Reproduce each of the following lines verbatim, without any alteration.

Information supplied

* BEGIN *

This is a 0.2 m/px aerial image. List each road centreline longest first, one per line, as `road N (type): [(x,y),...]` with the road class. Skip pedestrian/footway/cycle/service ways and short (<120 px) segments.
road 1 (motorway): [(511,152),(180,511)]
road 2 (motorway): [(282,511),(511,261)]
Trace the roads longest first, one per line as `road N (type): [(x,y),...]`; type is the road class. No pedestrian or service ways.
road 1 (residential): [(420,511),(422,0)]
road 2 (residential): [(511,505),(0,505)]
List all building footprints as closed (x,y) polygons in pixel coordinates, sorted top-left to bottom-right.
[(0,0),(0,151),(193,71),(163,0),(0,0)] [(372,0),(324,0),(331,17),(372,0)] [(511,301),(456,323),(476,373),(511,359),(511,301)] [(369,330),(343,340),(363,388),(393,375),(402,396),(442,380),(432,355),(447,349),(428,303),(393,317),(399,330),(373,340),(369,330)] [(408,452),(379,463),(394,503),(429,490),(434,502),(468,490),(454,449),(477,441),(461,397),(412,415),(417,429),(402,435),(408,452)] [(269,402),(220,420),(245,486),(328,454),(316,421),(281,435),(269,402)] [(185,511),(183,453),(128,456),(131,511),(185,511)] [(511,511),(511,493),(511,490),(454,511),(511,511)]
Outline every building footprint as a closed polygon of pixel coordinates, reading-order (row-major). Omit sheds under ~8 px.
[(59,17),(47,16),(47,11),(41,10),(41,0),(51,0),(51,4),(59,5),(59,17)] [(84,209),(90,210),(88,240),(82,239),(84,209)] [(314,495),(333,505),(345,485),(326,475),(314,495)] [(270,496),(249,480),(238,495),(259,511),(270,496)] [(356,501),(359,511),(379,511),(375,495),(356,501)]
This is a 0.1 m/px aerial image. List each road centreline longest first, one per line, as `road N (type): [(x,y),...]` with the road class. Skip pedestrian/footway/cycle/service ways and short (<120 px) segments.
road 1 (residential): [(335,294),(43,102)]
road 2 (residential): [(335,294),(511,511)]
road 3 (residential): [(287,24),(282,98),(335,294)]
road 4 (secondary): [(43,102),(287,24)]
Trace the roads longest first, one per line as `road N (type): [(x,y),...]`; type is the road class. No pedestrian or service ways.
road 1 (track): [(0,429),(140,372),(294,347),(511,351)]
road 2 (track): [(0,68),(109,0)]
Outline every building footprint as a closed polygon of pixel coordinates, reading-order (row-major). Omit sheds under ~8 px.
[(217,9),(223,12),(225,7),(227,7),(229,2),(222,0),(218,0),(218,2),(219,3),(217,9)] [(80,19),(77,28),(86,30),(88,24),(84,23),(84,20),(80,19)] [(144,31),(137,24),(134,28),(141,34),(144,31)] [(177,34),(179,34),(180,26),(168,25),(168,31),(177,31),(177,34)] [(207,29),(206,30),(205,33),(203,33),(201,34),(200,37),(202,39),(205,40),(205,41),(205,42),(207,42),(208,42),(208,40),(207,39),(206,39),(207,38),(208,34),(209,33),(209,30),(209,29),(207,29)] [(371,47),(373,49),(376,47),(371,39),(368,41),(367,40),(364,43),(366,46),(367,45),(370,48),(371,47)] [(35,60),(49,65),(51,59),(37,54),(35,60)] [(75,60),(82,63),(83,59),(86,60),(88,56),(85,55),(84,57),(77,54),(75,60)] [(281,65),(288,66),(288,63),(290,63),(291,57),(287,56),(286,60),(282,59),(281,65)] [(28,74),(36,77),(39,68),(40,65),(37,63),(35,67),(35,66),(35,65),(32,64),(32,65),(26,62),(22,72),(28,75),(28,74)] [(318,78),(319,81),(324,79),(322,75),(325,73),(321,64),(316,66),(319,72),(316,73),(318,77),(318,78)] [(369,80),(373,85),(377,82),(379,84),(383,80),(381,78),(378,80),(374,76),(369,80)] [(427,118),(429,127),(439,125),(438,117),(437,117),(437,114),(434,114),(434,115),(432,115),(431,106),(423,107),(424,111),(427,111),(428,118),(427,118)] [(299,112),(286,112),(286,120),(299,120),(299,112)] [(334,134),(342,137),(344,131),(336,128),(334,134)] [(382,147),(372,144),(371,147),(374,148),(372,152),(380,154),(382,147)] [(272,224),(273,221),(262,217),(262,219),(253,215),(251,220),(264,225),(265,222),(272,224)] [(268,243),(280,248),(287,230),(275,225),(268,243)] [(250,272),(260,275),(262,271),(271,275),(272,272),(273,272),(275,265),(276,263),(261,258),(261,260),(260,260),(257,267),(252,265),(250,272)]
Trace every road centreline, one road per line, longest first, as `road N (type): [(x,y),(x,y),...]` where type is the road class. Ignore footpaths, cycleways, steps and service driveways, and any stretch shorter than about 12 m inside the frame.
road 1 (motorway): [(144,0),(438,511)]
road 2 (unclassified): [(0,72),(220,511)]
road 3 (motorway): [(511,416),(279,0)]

* END *

Correct response
This is a 0.2 m/px aerial image. List each road centreline longest first, one per line, as `road N (type): [(x,y),...]` with the road class. Skip pedestrian/footway/cycle/service ways and short (<120 px) segments.
road 1 (motorway): [(511,152),(180,511)]
road 2 (motorway): [(282,511),(511,261)]
Trace the roads longest first, one per line as `road N (type): [(x,y),...]`; type is the road class. No pedestrian or service ways.
road 1 (residential): [(420,511),(422,0)]
road 2 (residential): [(511,505),(0,505)]
List all building footprints as closed (x,y) polygons in pixel coordinates, sorted top-left to bottom-right.
[(0,0),(0,151),(193,71),(163,0),(0,0)] [(372,0),(324,0),(331,17),(372,0)] [(511,301),(456,323),(476,373),(511,359),(511,301)] [(369,330),(343,340),(363,388),(393,375),(402,396),(442,380),(432,355),(447,349),(428,303),(393,317),(399,330),(373,340),(369,330)] [(408,452),(379,463),(394,503),(429,490),(434,502),(468,490),(454,449),(477,441),(461,397),(412,415),(417,429),(402,435),(408,452)] [(269,402),(220,420),(245,486),(328,454),(316,421),(281,435),(269,402)] [(185,511),(183,453),(128,456),(131,511),(185,511)] [(511,511),(511,493),(511,490),(454,511),(511,511)]
Outline every building footprint as a closed polygon of pixel coordinates, reading-order (row-major). Omit sheds under ~8 px.
[(59,17),(47,16),(47,11),(41,10),(41,0),(51,0),(51,4),(59,5),(59,17)] [(84,209),(90,210),(88,240),(82,239),(84,209)] [(314,495),(333,505),(345,485),(326,475),(314,495)] [(270,496),(249,480),(238,495),(259,511),(270,496)] [(356,501),(359,511),(379,511),(375,495),(356,501)]
This is a 0.1 m/px aerial image. List each road centreline longest first, one per line, as `road N (type): [(x,y),...]` with the road class. Skip pedestrian/footway/cycle/service ways and short (<120 px) segments.
road 1 (residential): [(335,294),(43,102)]
road 2 (residential): [(335,294),(511,511)]
road 3 (residential): [(287,24),(282,98),(335,294)]
road 4 (secondary): [(43,102),(287,24)]
Trace the roads longest first, one per line as `road N (type): [(x,y),...]`; type is the road class. No pedestrian or service ways.
road 1 (track): [(0,429),(140,372),(294,347),(511,351)]
road 2 (track): [(0,68),(109,0)]
Outline every building footprint as a closed polygon of pixel coordinates, reading-order (row-major). Omit sheds under ~8 px.
[(217,9),(223,12),(225,7),(227,7),(229,2),(222,0),(218,0),(218,2),(219,3),(217,9)] [(80,19),(77,28),(86,30),(88,24),(84,23),(84,20),(80,19)] [(144,31),(137,24),(134,28),(141,34),(144,31)] [(177,34),(179,34),(180,26),(168,25),(168,31),(177,31),(177,34)] [(207,29),(206,30),(205,33),(203,33),(201,34),(200,37),(202,39),(205,40),(205,41),(205,42),(207,42),(208,42),(208,40),(207,39),(206,39),(207,38),(208,34),(209,33),(209,30),(209,29),(207,29)] [(371,47),(373,49),(376,47),(371,39),(368,41),(367,40),(364,43),(366,46),(367,45),(370,48),(371,47)] [(35,60),(49,65),(51,59),(37,54),(35,60)] [(75,60),(82,63),(83,59),(86,60),(88,56),(85,55),(84,57),(77,54),(75,60)] [(281,65),(288,66),(288,63),(290,63),(291,57),(287,56),(286,60),(282,59),(281,65)] [(28,74),(36,77),(39,68),(40,65),(37,63),(35,67),(35,66),(35,65),(32,64),(32,65),(26,62),(22,72),(28,75),(28,74)] [(318,78),(319,81),(324,79),(322,75),(325,73),(321,64),(316,66),(319,72),(316,73),(318,77),(318,78)] [(369,80),(373,85),(377,82),(379,84),(383,80),(381,78),(378,80),(374,76),(369,80)] [(427,118),(429,127),(439,125),(438,117),(437,117),(437,114),(434,114),(434,115),(432,115),(431,106),(423,107),(424,111),(427,111),(428,118),(427,118)] [(299,112),(286,112),(286,120),(299,120),(299,112)] [(334,134),(342,137),(344,131),(336,128),(334,134)] [(382,147),(372,144),(371,147),(374,148),(372,152),(380,154),(382,147)] [(272,224),(273,221),(262,217),(262,219),(253,215),(251,220),(264,225),(265,222),(272,224)] [(268,243),(280,248),(287,230),(275,225),(268,243)] [(250,272),(260,275),(262,271),(271,275),(272,272),(273,272),(275,265),(276,263),(261,258),(261,260),(260,260),(257,267),(252,265),(250,272)]
Trace every road centreline, one road per line, longest first, as `road N (type): [(x,y),(x,y),...]` where type is the road class. Ignore footpaths, cycleways, steps and service driveways, and any stretch shorter than about 12 m inside the frame.
road 1 (motorway): [(144,0),(438,511)]
road 2 (unclassified): [(0,72),(220,511)]
road 3 (motorway): [(511,416),(279,0)]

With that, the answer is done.